[Object matching data]
◇ ◇ ◇ ◇

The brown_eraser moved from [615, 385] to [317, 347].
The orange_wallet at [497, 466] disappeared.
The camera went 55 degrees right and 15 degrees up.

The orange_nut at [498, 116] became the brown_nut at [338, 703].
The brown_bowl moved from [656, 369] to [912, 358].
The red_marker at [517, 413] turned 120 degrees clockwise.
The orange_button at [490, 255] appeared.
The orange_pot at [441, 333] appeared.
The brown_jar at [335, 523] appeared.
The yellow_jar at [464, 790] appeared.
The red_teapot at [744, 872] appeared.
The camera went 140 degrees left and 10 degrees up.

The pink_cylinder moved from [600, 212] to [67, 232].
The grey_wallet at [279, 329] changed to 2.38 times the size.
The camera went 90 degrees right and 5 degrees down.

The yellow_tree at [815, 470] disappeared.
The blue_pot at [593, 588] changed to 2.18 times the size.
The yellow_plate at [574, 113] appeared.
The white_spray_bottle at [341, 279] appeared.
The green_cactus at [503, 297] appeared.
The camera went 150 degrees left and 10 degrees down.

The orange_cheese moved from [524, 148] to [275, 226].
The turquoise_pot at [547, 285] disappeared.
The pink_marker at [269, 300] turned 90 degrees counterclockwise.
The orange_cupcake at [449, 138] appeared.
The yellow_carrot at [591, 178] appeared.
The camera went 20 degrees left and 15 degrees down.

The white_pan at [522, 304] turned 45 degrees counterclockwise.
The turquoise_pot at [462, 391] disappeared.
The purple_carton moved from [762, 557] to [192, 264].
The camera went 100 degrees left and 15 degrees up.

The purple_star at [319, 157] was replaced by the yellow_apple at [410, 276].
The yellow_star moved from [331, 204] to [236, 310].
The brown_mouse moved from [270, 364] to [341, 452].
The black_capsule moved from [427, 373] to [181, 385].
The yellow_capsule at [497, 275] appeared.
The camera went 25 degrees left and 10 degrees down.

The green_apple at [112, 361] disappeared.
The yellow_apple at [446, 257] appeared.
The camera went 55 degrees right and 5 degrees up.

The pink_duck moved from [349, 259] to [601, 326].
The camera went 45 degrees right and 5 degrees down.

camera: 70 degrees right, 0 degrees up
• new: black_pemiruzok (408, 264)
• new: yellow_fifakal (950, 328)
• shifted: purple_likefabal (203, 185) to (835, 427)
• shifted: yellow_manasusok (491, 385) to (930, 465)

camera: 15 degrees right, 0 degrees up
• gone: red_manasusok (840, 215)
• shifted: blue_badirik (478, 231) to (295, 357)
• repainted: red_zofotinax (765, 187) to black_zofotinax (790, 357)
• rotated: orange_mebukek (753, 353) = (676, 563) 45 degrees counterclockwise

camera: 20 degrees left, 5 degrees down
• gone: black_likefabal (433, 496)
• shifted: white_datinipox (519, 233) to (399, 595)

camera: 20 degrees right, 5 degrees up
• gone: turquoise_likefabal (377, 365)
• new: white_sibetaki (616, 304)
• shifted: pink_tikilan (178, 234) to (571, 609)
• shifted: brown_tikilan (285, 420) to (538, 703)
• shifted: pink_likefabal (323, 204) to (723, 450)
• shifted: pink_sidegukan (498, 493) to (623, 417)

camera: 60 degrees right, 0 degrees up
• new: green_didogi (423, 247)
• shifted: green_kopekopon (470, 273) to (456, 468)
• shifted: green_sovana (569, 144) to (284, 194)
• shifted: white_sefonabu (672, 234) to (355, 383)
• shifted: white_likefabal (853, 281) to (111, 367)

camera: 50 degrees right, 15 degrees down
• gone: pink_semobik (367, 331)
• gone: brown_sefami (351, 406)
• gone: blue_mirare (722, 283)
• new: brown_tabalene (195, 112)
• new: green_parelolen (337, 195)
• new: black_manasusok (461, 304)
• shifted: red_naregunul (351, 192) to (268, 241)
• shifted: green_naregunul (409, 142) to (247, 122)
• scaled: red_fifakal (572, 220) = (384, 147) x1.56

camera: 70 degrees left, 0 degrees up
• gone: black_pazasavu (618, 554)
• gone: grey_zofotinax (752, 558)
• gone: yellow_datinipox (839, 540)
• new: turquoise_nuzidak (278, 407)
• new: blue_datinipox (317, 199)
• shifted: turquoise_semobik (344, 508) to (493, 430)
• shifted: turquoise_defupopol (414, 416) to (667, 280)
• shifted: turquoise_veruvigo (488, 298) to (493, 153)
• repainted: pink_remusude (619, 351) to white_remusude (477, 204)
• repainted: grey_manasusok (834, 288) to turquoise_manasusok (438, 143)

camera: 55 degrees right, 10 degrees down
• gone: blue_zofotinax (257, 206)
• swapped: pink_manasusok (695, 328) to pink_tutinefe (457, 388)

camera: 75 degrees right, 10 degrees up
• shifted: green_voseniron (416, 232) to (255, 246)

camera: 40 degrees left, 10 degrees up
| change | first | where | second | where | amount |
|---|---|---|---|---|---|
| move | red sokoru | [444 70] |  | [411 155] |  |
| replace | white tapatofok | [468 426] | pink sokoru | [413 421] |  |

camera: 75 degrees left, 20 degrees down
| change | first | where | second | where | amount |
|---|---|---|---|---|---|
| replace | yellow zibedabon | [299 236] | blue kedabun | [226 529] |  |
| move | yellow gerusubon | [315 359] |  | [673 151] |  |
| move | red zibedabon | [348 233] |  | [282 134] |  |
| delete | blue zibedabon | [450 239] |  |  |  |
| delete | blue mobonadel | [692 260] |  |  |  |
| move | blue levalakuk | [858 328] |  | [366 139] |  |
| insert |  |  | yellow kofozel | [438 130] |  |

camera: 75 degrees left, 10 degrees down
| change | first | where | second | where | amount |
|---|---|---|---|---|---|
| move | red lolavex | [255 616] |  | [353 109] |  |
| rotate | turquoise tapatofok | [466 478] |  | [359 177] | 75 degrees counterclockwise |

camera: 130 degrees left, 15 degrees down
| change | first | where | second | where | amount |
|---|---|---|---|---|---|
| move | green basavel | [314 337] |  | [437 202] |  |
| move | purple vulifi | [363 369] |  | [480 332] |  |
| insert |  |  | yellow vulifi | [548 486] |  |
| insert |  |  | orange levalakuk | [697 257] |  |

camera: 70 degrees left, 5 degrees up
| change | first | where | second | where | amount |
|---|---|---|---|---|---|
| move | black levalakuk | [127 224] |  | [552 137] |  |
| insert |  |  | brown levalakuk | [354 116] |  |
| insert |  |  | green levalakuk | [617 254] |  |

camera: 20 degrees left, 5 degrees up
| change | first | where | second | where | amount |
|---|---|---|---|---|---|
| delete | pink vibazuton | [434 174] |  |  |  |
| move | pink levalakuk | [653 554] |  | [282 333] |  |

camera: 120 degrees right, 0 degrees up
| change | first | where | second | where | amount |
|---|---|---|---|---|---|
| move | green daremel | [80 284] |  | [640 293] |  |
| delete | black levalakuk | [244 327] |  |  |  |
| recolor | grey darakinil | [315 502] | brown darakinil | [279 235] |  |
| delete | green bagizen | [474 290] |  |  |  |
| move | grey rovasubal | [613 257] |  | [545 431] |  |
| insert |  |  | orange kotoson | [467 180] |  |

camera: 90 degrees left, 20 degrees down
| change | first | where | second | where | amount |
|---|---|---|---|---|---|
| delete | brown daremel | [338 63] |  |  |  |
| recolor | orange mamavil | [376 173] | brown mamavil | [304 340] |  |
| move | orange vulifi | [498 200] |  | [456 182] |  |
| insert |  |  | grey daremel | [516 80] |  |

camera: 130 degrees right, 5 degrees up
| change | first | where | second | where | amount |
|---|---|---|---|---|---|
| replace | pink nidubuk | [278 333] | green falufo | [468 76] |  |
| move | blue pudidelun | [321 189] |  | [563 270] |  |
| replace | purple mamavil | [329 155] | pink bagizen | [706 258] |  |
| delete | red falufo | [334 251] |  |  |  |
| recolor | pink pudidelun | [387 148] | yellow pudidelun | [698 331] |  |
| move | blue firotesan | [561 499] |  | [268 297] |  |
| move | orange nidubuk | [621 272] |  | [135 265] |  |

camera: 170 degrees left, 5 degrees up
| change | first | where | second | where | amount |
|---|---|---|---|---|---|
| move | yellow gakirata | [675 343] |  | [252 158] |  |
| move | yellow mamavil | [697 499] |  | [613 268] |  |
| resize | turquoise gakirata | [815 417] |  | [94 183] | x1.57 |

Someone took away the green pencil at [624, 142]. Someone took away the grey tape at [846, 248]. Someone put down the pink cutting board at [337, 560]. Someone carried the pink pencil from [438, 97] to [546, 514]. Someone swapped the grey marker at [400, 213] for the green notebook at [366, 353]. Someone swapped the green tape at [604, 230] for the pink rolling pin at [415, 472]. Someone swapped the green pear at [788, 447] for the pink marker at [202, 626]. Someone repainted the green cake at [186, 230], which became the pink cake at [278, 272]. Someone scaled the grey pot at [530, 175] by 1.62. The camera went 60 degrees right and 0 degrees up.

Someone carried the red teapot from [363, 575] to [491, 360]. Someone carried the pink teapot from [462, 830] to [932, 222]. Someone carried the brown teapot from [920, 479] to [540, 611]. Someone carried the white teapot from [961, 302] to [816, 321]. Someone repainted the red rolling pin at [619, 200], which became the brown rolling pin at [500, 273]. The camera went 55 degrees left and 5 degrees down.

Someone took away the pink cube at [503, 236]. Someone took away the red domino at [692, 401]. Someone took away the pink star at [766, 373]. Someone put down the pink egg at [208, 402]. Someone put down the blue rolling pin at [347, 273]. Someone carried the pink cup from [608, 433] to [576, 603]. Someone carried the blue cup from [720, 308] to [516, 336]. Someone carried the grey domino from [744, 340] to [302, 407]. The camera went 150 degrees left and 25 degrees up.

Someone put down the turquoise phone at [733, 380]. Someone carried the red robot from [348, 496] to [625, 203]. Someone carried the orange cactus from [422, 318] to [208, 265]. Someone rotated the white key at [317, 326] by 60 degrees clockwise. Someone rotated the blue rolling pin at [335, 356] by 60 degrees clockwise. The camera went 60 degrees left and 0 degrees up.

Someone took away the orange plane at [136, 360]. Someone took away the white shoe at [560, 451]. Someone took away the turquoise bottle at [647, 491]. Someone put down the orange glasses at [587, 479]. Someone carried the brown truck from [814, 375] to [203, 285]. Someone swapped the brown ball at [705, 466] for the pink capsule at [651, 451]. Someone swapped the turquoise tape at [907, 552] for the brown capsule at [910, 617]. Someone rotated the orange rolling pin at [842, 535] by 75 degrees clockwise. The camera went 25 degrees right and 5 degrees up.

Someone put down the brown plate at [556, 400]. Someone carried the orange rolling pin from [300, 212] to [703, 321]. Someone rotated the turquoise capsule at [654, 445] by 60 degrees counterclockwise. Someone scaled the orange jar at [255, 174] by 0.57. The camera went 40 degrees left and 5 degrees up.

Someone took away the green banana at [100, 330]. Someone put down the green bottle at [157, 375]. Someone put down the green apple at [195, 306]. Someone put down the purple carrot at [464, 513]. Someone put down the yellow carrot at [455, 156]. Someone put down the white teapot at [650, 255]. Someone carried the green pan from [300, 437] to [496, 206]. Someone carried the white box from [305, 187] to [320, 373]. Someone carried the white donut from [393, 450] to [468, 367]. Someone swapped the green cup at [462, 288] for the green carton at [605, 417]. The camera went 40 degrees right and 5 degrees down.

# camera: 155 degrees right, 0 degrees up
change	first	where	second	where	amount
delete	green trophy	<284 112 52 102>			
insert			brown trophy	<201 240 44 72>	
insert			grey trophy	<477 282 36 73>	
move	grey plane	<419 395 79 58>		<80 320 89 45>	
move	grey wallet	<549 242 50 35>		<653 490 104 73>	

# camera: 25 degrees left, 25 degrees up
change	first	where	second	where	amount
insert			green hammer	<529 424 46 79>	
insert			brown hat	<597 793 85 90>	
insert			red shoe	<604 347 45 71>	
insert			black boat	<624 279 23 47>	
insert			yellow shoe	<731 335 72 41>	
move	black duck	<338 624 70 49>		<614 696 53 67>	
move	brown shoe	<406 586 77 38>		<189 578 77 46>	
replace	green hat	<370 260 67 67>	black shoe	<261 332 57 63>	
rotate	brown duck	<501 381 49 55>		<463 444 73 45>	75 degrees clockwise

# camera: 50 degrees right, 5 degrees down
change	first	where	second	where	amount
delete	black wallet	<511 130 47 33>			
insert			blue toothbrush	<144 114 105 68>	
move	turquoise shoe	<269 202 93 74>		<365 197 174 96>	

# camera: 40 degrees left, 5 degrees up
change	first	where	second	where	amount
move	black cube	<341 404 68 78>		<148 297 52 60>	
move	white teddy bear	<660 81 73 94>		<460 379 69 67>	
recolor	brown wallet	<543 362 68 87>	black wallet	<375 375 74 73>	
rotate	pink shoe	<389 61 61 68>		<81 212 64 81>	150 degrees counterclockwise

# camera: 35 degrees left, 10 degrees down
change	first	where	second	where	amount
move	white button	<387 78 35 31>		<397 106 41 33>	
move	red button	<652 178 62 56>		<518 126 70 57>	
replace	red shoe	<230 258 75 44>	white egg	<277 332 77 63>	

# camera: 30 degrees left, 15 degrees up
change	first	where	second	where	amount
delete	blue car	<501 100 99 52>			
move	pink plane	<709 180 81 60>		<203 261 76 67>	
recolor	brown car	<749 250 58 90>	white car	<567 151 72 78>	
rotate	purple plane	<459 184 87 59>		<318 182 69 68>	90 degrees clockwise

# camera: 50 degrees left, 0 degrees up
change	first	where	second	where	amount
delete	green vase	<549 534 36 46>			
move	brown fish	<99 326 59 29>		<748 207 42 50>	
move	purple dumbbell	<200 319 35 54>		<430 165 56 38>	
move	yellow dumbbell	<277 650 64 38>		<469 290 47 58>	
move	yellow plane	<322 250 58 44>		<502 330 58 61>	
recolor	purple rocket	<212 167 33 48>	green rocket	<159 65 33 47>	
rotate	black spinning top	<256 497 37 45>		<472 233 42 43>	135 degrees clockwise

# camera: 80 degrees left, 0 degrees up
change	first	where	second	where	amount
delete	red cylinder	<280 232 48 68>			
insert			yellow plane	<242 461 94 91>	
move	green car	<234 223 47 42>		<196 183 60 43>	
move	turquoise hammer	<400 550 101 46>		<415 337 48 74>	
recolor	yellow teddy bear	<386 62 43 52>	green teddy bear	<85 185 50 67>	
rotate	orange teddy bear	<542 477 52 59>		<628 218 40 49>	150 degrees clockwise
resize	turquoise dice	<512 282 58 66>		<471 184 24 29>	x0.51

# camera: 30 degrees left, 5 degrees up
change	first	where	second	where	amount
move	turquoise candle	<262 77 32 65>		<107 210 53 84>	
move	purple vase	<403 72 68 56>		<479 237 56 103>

◇ ◇ ◇ ◇

Directions for this task: With "trophy" as the search string, filter the records and return each line that has it.

Solution for this exercise:
delete	green trophy	<284 112 52 102>			
insert			brown trophy	<201 240 44 72>	
insert			grey trophy	<477 282 36 73>	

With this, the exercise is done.